● ACTION ITEM
From the records that follow, copy every line in which "moved" appears.

● Items from a dataset
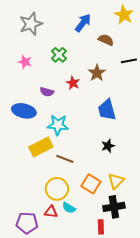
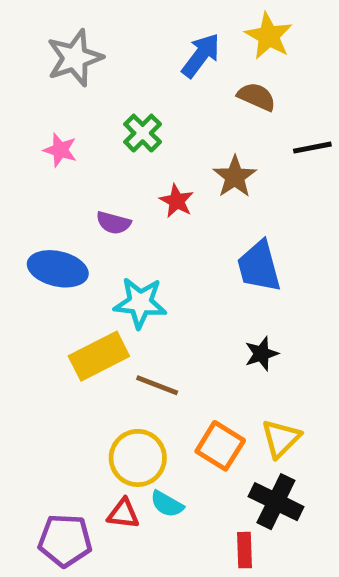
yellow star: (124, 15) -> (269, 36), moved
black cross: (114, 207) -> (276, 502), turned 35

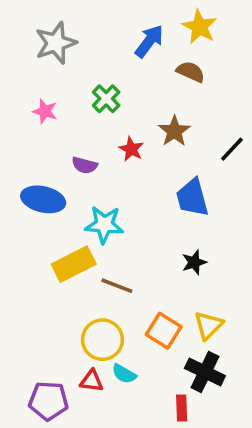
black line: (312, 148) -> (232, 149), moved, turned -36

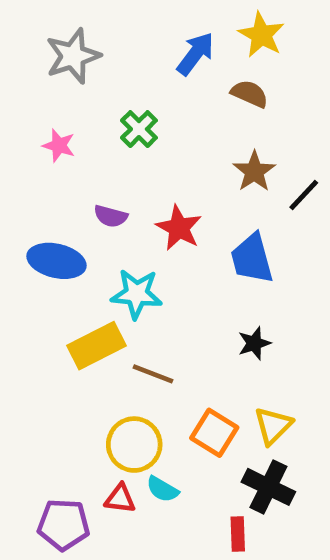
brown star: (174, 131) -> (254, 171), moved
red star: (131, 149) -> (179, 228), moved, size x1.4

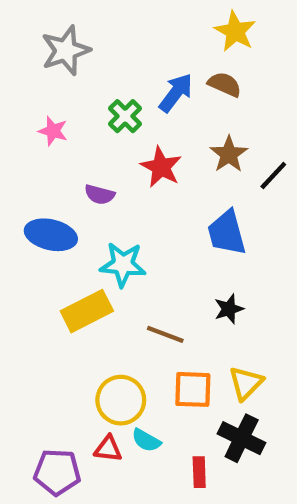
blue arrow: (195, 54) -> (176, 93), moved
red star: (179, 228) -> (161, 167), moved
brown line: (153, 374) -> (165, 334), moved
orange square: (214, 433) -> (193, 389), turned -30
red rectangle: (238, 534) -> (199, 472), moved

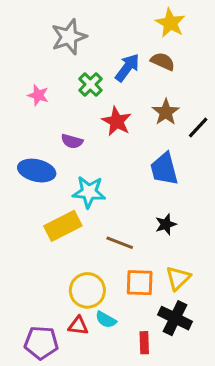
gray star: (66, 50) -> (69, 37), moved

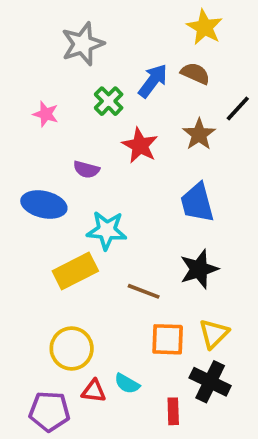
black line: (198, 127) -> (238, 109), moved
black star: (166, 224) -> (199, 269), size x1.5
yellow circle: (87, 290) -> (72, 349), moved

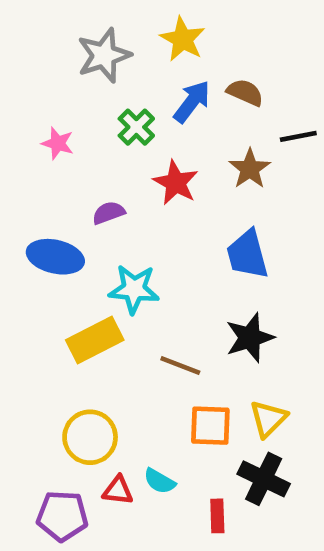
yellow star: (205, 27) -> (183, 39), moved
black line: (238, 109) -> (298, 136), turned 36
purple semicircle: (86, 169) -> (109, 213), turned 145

● EXERCISE RESPONSE
yellow star: (124, 15) -> (269, 36), moved
black line: (312, 148) -> (232, 149), moved, turned -36
brown star: (174, 131) -> (254, 171), moved
red star: (131, 149) -> (179, 228), moved, size x1.4
blue arrow: (195, 54) -> (176, 93), moved
red star: (179, 228) -> (161, 167), moved
brown line: (153, 374) -> (165, 334), moved
red rectangle: (238, 534) -> (199, 472), moved
gray star: (66, 50) -> (69, 37), moved
black line: (198, 127) -> (238, 109), moved
yellow circle: (87, 290) -> (72, 349), moved
yellow star: (205, 27) -> (183, 39), moved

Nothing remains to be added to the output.